### Source material
========

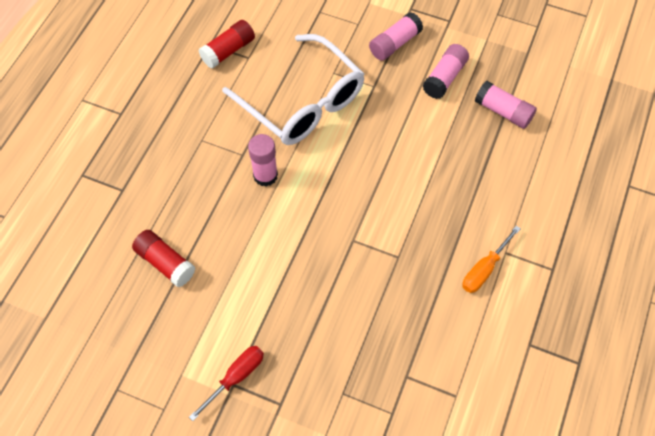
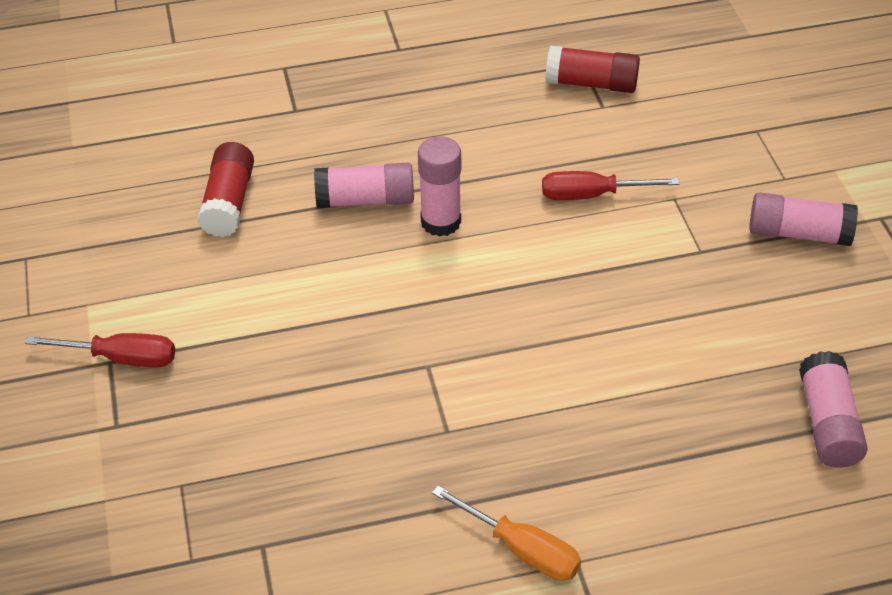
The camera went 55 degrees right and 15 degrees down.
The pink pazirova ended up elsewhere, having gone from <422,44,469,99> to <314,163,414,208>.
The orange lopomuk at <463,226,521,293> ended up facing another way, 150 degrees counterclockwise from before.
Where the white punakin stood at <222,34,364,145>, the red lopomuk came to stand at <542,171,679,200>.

========

### Task instructions
Tally the lines of the material that hold the word "lopomuk", and state only that tally.

### Exercise solution
2